Required work = Please write out the listing beneath this sentence exactly, from its first line to the line with "KEYS1: 4x1 -> 3x1", and stop there.

Extracted material =

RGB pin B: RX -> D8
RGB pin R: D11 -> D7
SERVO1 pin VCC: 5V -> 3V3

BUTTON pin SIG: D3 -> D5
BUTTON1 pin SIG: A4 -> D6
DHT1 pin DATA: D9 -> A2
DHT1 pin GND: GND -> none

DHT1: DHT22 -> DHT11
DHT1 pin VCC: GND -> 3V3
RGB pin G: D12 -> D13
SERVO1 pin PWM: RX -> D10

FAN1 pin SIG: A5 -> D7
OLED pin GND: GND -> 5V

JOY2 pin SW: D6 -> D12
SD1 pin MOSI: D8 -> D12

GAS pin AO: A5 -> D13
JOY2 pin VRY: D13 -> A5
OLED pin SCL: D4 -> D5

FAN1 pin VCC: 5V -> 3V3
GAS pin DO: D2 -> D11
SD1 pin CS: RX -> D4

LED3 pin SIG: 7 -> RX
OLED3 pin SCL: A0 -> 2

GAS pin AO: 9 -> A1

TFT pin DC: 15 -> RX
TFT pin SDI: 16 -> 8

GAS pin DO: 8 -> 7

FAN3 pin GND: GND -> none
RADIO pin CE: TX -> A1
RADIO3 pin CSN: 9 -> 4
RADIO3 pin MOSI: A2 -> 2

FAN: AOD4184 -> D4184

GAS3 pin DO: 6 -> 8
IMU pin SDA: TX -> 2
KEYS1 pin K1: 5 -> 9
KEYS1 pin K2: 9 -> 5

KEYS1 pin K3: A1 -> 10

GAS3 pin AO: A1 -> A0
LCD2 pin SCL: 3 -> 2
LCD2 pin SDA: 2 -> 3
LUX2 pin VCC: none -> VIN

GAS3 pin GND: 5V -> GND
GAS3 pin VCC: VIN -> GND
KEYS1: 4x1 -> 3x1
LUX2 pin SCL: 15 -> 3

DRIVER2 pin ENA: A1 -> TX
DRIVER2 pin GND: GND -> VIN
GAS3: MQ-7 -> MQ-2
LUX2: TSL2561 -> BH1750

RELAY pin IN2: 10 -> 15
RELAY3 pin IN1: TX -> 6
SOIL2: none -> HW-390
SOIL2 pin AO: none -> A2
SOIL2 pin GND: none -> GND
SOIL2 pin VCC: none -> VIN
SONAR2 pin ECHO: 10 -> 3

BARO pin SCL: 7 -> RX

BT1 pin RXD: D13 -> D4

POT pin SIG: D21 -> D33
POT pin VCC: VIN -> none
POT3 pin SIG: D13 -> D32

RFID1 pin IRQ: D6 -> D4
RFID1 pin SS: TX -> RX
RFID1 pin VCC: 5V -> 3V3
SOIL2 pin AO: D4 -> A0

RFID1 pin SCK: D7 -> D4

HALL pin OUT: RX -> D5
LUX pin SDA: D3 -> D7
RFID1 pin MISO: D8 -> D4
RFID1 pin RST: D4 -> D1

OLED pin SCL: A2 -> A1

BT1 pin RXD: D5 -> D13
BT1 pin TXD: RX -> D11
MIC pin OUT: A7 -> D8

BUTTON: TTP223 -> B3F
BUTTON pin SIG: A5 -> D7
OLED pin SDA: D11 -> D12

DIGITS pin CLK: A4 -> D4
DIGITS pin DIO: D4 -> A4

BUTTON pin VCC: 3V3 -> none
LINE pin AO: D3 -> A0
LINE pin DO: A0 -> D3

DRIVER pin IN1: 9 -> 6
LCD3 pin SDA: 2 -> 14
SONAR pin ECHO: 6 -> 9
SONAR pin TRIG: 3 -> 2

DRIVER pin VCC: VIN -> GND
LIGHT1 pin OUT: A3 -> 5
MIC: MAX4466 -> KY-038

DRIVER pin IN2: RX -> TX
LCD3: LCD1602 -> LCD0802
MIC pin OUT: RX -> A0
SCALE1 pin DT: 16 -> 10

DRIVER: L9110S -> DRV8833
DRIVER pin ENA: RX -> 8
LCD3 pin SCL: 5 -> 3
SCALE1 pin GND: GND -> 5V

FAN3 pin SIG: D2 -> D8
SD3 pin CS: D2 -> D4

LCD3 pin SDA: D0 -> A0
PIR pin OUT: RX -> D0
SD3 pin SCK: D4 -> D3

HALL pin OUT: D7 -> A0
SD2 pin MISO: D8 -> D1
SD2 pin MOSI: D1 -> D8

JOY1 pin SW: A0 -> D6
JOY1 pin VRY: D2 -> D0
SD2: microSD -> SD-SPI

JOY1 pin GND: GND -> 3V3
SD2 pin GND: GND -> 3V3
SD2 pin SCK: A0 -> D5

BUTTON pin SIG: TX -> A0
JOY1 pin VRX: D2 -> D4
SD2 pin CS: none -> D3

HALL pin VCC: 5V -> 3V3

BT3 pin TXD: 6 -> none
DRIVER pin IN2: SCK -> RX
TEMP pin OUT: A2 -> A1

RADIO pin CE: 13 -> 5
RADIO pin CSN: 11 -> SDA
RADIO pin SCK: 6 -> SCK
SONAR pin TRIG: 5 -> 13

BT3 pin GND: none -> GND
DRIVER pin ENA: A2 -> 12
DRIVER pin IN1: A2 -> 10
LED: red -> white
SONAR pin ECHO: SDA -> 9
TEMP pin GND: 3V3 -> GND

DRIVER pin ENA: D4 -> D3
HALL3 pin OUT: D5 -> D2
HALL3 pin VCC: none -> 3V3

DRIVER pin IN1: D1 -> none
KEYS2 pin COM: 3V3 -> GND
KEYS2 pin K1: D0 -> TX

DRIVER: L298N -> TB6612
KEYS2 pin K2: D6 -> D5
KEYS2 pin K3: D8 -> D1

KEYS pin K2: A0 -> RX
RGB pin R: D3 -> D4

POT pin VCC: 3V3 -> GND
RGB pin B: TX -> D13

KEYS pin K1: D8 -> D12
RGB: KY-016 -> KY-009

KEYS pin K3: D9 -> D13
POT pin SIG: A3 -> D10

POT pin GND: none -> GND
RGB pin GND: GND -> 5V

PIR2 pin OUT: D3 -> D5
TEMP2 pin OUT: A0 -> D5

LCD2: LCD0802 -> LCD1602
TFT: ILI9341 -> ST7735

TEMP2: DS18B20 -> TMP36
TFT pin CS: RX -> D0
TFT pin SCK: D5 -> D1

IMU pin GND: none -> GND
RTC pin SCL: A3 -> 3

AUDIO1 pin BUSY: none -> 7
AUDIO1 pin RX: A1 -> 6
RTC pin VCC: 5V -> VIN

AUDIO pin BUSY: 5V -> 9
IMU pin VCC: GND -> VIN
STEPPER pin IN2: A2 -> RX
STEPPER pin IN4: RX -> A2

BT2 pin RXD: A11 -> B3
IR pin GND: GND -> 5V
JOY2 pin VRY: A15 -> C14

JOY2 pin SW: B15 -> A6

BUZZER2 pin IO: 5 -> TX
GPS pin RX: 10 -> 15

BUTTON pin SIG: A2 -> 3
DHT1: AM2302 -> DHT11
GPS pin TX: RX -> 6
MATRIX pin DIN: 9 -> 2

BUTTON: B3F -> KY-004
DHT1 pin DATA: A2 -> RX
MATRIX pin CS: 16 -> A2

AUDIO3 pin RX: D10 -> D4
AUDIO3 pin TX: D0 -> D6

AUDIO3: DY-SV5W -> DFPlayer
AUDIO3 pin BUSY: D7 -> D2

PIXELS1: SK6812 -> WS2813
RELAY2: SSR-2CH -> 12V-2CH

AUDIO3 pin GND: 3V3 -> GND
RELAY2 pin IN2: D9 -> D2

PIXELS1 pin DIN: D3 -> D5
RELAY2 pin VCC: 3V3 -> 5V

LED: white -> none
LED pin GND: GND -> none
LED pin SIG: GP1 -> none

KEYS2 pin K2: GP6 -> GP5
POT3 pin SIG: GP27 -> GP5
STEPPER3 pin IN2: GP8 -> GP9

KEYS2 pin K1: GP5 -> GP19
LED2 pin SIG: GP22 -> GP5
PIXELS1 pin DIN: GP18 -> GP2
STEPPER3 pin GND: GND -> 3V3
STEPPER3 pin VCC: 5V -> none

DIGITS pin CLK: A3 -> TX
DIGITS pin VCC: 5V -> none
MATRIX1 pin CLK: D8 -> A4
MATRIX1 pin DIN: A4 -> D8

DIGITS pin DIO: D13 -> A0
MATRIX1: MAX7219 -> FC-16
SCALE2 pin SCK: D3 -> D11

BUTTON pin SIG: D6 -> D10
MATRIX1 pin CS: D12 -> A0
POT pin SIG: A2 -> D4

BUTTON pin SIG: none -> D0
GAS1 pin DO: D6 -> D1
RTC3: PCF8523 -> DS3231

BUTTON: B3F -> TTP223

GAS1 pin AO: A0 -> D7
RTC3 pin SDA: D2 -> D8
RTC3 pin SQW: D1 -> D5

Solved exercise =
RGB pin B: RX -> D8
RGB pin R: D11 -> D7
SERVO1 pin VCC: 5V -> 3V3

BUTTON pin SIG: D3 -> D5
BUTTON1 pin SIG: A4 -> D6
DHT1 pin DATA: D9 -> A2
DHT1 pin GND: GND -> none

DHT1: DHT22 -> DHT11
DHT1 pin VCC: GND -> 3V3
RGB pin G: D12 -> D13
SERVO1 pin PWM: RX -> D10

FAN1 pin SIG: A5 -> D7
OLED pin GND: GND -> 5V

JOY2 pin SW: D6 -> D12
SD1 pin MOSI: D8 -> D12

GAS pin AO: A5 -> D13
JOY2 pin VRY: D13 -> A5
OLED pin SCL: D4 -> D5

FAN1 pin VCC: 5V -> 3V3
GAS pin DO: D2 -> D11
SD1 pin CS: RX -> D4

LED3 pin SIG: 7 -> RX
OLED3 pin SCL: A0 -> 2

GAS pin AO: 9 -> A1

TFT pin DC: 15 -> RX
TFT pin SDI: 16 -> 8

GAS pin DO: 8 -> 7

FAN3 pin GND: GND -> none
RADIO pin CE: TX -> A1
RADIO3 pin CSN: 9 -> 4
RADIO3 pin MOSI: A2 -> 2

FAN: AOD4184 -> D4184

GAS3 pin DO: 6 -> 8
IMU pin SDA: TX -> 2
KEYS1 pin K1: 5 -> 9
KEYS1 pin K2: 9 -> 5

KEYS1 pin K3: A1 -> 10

GAS3 pin AO: A1 -> A0
LCD2 pin SCL: 3 -> 2
LCD2 pin SDA: 2 -> 3
LUX2 pin VCC: none -> VIN

GAS3 pin GND: 5V -> GND
GAS3 pin VCC: VIN -> GND
KEYS1: 4x1 -> 3x1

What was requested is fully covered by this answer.